Collected data entries:
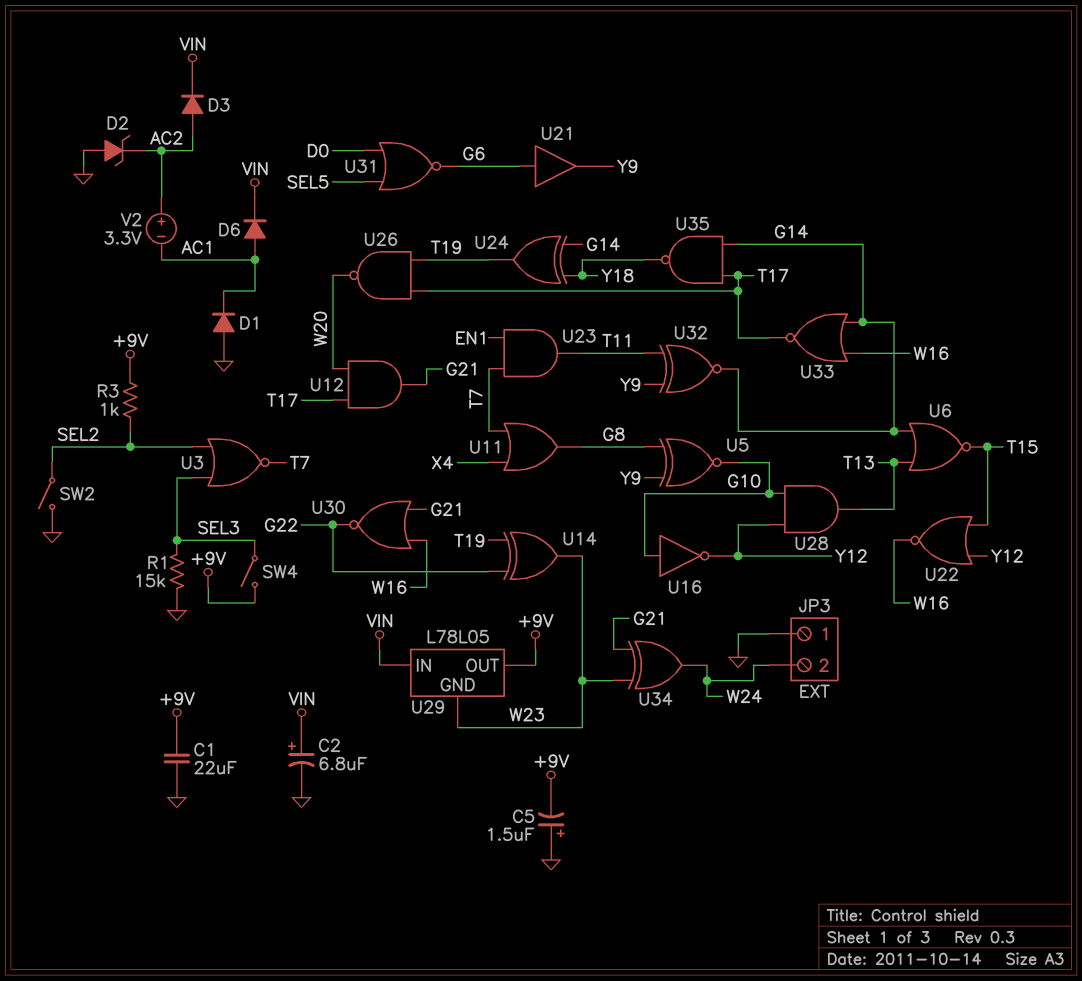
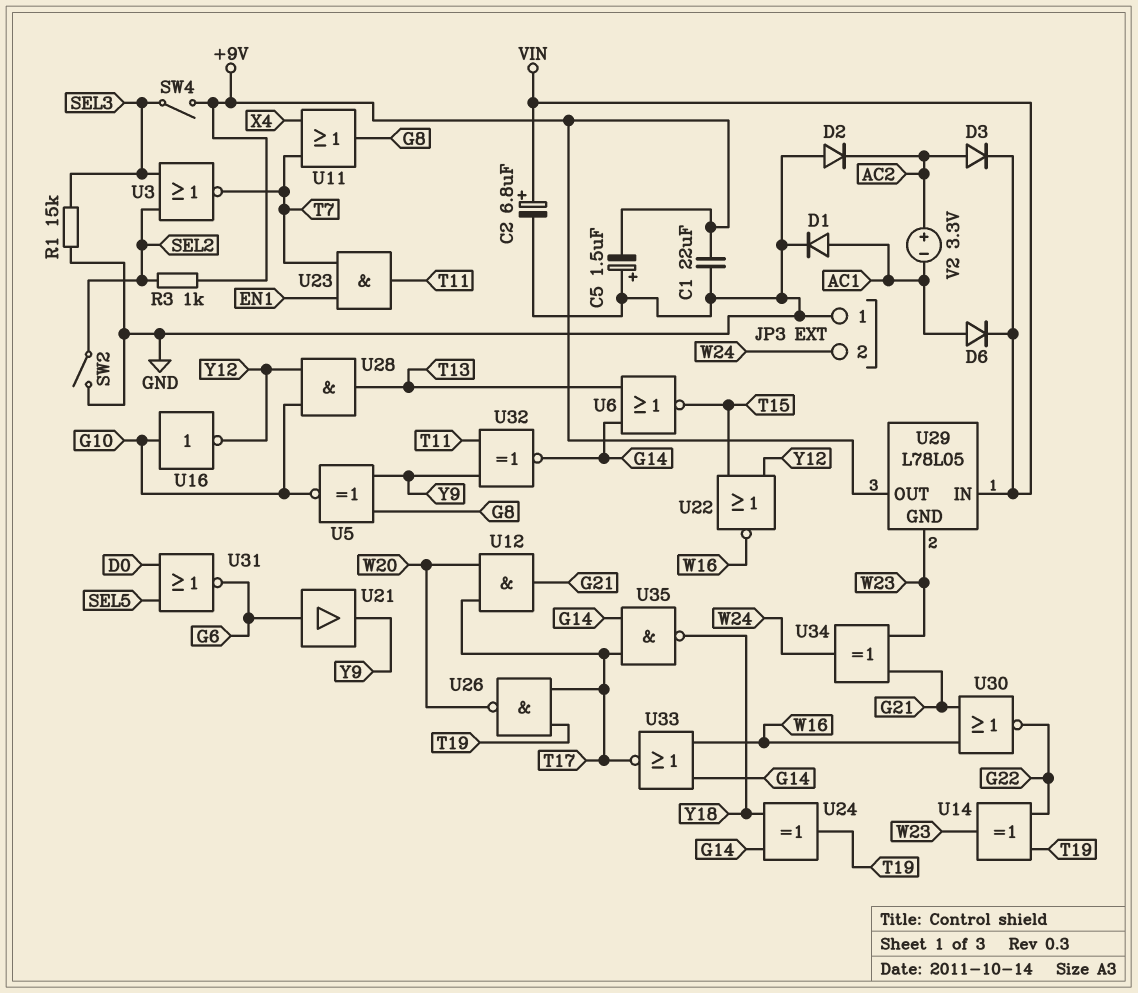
D1: diode (A GND, K AC1) -> diode (A AC1, K GND)
D2: zener (A GND, K AC2) -> diode (A GND, K AC2)

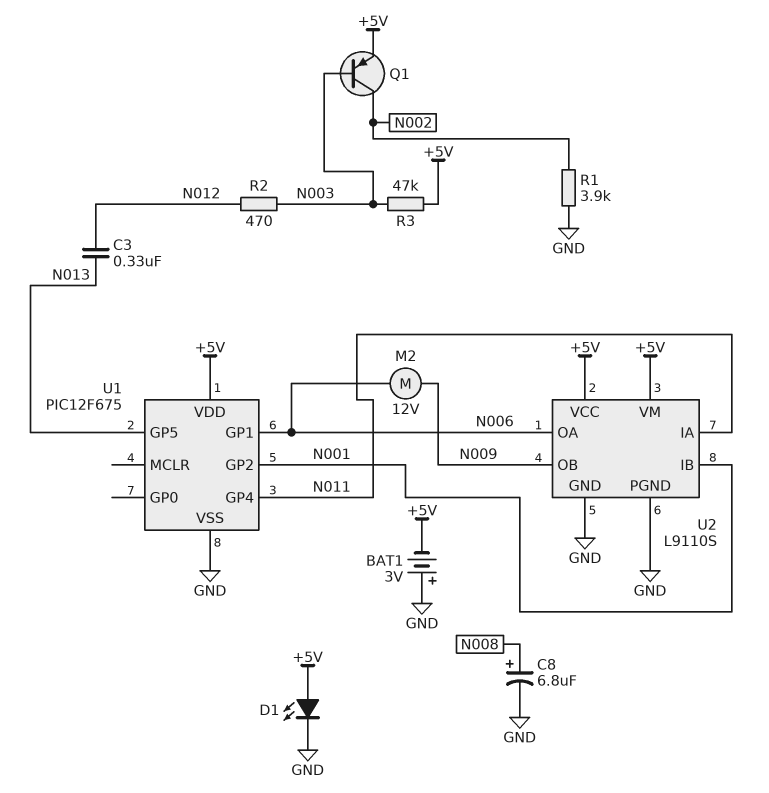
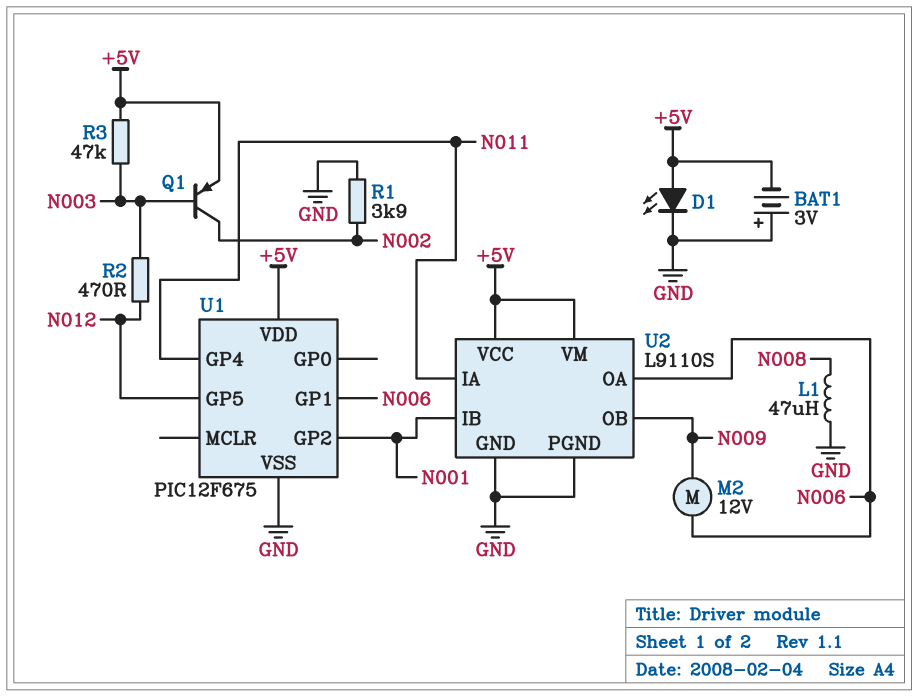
C3: 330nF (N012, N013) -> none
C8: 6.8uF (plus N008, minus GND) -> none
L1: none -> 47uH (GND, N008)
U1 pin GP5: N013 -> N012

- [WHAT YOU NEED TO DO]:
The result should be every line that contains "none", copied from the entries.

- [OUTPUT OF THE EXERCISE]:
C3: 330nF (N012, N013) -> none
C8: 6.8uF (plus N008, minus GND) -> none
L1: none -> 47uH (GND, N008)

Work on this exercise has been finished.